(Supplied information Opens)

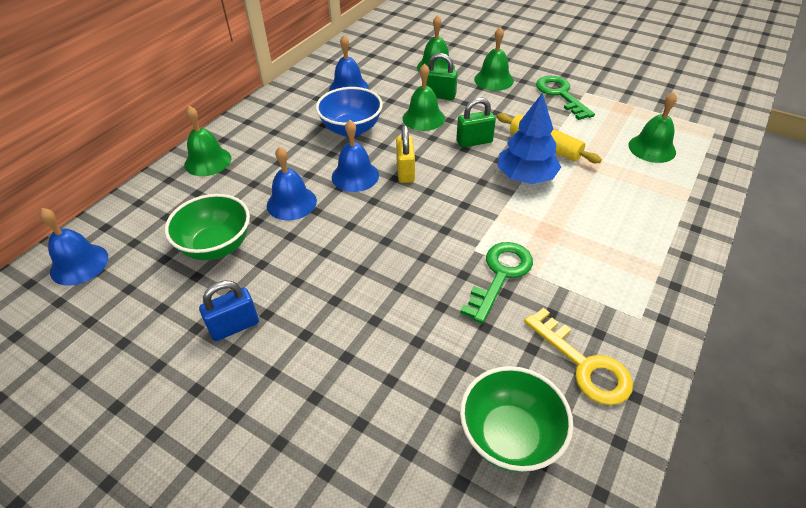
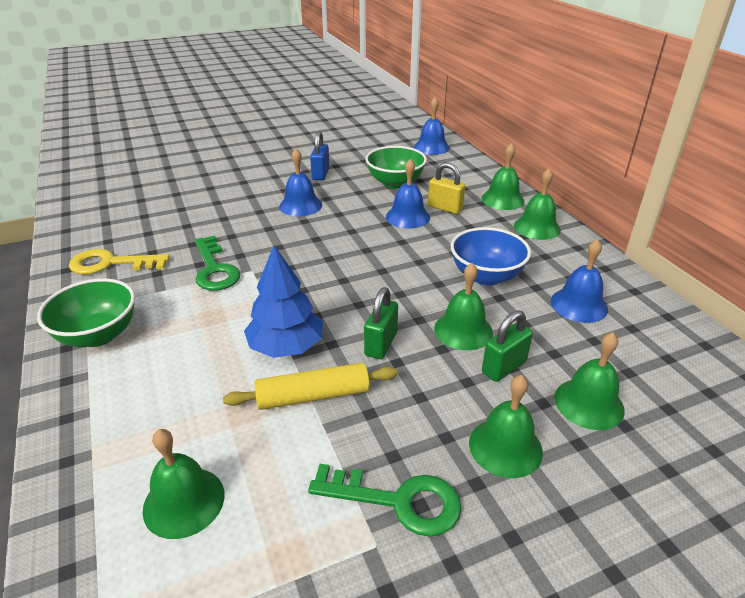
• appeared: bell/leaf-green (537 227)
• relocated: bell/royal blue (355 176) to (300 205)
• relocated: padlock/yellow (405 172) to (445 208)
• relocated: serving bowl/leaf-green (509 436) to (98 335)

(Supplied information Closes)

**Problem:**
Without including any pictures, copy every line above exactly.

**Result:**
• appeared: bell/leaf-green (537 227)
• relocated: bell/royal blue (355 176) to (300 205)
• relocated: padlock/yellow (405 172) to (445 208)
• relocated: serving bowl/leaf-green (509 436) to (98 335)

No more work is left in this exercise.